## Prompt
Give back each line of the data exactly.
*** Opening of Stored data ***
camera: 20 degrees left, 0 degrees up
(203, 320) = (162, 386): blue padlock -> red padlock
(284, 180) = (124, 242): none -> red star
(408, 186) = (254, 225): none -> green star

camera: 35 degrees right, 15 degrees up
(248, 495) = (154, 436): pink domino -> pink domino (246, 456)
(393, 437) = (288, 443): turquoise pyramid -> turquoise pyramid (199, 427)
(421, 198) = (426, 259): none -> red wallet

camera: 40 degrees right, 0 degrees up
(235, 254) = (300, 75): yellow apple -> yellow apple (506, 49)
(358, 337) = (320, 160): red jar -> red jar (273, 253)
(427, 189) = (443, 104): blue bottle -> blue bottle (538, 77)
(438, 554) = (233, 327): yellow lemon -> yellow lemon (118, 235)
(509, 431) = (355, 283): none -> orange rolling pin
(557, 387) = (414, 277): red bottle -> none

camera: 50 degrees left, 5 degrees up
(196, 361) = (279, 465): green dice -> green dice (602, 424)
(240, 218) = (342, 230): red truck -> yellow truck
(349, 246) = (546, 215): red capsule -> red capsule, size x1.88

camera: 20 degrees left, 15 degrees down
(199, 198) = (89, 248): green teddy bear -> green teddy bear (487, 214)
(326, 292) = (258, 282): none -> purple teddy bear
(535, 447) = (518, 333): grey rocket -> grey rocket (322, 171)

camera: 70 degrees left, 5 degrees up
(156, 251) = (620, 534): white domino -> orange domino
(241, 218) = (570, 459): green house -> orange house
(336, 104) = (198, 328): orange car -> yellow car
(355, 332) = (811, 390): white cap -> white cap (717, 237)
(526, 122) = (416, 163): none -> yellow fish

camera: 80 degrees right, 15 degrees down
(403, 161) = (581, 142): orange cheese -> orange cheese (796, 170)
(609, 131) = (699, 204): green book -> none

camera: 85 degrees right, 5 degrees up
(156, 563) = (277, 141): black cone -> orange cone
*** Close of Stored data ***
## Reply
camera: 20 degrees left, 0 degrees up
(203, 320) = (162, 386): blue padlock -> red padlock
(284, 180) = (124, 242): none -> red star
(408, 186) = (254, 225): none -> green star

camera: 35 degrees right, 15 degrees up
(248, 495) = (154, 436): pink domino -> pink domino (246, 456)
(393, 437) = (288, 443): turquoise pyramid -> turquoise pyramid (199, 427)
(421, 198) = (426, 259): none -> red wallet

camera: 40 degrees right, 0 degrees up
(235, 254) = (300, 75): yellow apple -> yellow apple (506, 49)
(358, 337) = (320, 160): red jar -> red jar (273, 253)
(427, 189) = (443, 104): blue bottle -> blue bottle (538, 77)
(438, 554) = (233, 327): yellow lemon -> yellow lemon (118, 235)
(509, 431) = (355, 283): none -> orange rolling pin
(557, 387) = (414, 277): red bottle -> none

camera: 50 degrees left, 5 degrees up
(196, 361) = (279, 465): green dice -> green dice (602, 424)
(240, 218) = (342, 230): red truck -> yellow truck
(349, 246) = (546, 215): red capsule -> red capsule, size x1.88

camera: 20 degrees left, 15 degrees down
(199, 198) = (89, 248): green teddy bear -> green teddy bear (487, 214)
(326, 292) = (258, 282): none -> purple teddy bear
(535, 447) = (518, 333): grey rocket -> grey rocket (322, 171)

camera: 70 degrees left, 5 degrees up
(156, 251) = (620, 534): white domino -> orange domino
(241, 218) = (570, 459): green house -> orange house
(336, 104) = (198, 328): orange car -> yellow car
(355, 332) = (811, 390): white cap -> white cap (717, 237)
(526, 122) = (416, 163): none -> yellow fish

camera: 80 degrees right, 15 degrees down
(403, 161) = (581, 142): orange cheese -> orange cheese (796, 170)
(609, 131) = (699, 204): green book -> none

camera: 85 degrees right, 5 degrees up
(156, 563) = (277, 141): black cone -> orange cone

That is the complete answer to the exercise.